In the entries below, find every line holding the string "pentagon" and collect it.

(Beginning of TASK INPUT)

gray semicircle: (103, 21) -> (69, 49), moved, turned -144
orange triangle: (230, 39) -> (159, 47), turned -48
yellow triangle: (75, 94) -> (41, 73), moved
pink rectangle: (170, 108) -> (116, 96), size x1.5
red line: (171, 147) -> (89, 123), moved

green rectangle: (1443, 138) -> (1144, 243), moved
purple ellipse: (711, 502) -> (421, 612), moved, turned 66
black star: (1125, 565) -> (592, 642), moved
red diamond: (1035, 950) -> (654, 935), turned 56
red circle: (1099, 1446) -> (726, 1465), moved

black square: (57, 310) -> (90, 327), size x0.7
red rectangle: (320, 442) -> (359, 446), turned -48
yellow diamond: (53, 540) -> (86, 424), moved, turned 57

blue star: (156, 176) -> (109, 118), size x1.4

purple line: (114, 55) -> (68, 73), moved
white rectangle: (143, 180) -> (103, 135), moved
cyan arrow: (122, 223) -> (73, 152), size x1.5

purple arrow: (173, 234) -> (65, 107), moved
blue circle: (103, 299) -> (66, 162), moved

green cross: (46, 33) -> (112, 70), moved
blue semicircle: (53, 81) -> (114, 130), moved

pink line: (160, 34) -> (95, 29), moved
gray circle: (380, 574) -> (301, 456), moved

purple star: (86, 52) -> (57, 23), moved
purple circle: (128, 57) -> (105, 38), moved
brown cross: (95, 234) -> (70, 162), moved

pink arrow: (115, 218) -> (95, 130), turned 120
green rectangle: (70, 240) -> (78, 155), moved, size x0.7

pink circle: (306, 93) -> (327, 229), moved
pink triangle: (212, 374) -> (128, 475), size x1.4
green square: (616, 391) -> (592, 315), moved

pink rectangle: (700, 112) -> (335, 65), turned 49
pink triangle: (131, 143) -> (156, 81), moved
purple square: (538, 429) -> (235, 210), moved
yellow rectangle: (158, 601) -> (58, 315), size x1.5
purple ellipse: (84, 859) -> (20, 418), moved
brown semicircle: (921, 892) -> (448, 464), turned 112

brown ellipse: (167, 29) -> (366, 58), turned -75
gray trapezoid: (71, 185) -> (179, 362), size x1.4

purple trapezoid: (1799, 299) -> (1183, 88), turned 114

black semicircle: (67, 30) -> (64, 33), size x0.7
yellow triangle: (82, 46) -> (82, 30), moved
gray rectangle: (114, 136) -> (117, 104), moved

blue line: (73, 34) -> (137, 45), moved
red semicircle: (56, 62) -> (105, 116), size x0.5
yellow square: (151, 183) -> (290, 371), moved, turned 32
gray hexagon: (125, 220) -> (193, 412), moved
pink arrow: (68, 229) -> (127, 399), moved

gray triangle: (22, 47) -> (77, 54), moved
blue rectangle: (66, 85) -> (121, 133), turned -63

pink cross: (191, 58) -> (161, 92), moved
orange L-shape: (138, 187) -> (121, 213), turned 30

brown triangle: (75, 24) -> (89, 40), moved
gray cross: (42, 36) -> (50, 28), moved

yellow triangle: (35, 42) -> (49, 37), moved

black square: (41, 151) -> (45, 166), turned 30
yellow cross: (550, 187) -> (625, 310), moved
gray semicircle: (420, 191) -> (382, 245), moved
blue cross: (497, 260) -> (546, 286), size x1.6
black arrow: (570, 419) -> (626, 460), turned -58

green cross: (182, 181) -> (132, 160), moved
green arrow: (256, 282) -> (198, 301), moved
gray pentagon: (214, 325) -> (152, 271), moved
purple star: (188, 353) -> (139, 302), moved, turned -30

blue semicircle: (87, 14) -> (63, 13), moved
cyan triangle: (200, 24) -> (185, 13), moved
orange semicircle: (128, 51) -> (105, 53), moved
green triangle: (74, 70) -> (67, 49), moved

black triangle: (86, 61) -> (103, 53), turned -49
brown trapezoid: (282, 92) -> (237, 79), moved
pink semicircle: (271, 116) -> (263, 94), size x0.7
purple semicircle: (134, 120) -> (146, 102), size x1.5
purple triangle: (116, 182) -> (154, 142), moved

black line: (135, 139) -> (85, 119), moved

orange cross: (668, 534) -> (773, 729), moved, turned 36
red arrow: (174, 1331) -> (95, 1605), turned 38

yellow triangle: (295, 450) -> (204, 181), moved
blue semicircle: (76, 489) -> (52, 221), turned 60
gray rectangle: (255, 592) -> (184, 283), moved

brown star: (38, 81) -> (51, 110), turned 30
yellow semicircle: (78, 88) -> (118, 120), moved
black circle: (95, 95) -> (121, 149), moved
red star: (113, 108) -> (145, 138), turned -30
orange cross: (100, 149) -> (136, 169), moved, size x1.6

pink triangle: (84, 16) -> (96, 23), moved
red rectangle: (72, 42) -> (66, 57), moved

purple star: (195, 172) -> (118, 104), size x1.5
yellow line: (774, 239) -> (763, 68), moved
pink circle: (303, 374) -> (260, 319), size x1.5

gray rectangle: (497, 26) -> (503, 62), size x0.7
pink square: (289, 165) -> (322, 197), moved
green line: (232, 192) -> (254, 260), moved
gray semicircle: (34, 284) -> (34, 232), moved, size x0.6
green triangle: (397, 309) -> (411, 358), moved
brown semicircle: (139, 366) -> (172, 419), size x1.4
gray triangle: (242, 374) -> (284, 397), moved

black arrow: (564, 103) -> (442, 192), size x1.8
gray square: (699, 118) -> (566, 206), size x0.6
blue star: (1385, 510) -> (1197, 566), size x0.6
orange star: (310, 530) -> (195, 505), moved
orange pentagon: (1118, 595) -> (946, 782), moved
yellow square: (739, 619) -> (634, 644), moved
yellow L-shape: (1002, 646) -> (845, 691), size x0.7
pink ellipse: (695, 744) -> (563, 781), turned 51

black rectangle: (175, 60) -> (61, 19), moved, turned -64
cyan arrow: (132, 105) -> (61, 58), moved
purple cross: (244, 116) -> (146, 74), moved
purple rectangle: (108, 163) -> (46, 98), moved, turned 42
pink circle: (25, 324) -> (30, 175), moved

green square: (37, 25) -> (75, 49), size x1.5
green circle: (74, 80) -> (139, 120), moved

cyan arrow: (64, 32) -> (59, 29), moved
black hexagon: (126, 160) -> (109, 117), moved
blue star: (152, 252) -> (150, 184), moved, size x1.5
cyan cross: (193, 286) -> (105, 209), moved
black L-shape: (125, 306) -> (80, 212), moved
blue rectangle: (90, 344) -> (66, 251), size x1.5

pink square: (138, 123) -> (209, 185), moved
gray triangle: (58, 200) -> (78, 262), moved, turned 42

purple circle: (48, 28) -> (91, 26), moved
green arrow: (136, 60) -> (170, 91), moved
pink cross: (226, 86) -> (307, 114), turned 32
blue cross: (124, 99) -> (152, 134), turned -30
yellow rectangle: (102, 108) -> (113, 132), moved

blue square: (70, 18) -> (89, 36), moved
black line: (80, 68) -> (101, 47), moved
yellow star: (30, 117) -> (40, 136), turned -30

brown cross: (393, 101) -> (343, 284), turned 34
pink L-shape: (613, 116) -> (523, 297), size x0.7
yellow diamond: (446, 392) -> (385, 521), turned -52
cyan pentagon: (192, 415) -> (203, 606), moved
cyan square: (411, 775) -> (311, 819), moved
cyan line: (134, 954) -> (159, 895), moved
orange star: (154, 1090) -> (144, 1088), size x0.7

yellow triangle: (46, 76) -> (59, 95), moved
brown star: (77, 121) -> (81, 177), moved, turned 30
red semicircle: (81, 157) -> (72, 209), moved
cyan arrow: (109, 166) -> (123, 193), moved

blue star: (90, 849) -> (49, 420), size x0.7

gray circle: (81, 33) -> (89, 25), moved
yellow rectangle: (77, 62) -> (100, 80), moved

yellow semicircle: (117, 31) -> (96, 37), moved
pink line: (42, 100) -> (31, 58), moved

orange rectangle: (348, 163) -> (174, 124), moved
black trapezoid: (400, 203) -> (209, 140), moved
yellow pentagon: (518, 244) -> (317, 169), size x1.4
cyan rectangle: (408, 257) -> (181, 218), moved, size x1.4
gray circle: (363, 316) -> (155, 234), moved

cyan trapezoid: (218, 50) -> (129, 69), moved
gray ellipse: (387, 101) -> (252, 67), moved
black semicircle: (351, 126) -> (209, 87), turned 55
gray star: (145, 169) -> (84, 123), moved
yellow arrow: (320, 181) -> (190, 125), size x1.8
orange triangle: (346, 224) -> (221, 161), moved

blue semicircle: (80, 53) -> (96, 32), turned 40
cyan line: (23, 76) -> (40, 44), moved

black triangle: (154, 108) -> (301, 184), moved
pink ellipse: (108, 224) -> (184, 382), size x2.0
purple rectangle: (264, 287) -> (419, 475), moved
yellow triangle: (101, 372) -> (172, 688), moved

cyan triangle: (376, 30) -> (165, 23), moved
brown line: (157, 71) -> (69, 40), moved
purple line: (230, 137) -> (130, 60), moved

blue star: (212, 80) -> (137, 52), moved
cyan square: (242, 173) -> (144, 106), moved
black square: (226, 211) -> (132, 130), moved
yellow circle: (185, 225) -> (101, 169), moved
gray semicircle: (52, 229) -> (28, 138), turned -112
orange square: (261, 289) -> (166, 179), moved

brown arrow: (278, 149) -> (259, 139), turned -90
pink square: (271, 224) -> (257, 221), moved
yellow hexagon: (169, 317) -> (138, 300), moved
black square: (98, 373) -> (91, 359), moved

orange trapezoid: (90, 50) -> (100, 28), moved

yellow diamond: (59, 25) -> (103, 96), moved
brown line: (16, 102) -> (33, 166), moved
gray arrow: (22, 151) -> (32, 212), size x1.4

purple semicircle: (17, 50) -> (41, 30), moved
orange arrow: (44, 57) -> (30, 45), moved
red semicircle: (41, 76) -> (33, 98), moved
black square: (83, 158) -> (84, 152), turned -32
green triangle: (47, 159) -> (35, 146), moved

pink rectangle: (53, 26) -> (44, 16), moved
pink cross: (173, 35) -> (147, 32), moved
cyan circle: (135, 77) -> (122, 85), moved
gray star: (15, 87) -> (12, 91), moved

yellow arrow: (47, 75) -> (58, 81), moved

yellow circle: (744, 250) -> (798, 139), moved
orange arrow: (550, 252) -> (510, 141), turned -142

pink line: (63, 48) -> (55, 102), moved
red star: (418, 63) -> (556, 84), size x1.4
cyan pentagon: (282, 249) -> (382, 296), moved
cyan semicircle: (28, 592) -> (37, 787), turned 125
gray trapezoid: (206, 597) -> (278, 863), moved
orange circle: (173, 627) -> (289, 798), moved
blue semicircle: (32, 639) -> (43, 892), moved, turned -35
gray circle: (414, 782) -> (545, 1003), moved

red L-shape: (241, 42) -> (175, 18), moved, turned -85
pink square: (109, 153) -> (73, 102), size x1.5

(End of TASK INPUT)

● **ANSWER TO THIS TASK**
gray pentagon: (214, 325) -> (152, 271), moved
orange pentagon: (1118, 595) -> (946, 782), moved
cyan pentagon: (192, 415) -> (203, 606), moved
yellow pentagon: (518, 244) -> (317, 169), size x1.4
cyan pentagon: (282, 249) -> (382, 296), moved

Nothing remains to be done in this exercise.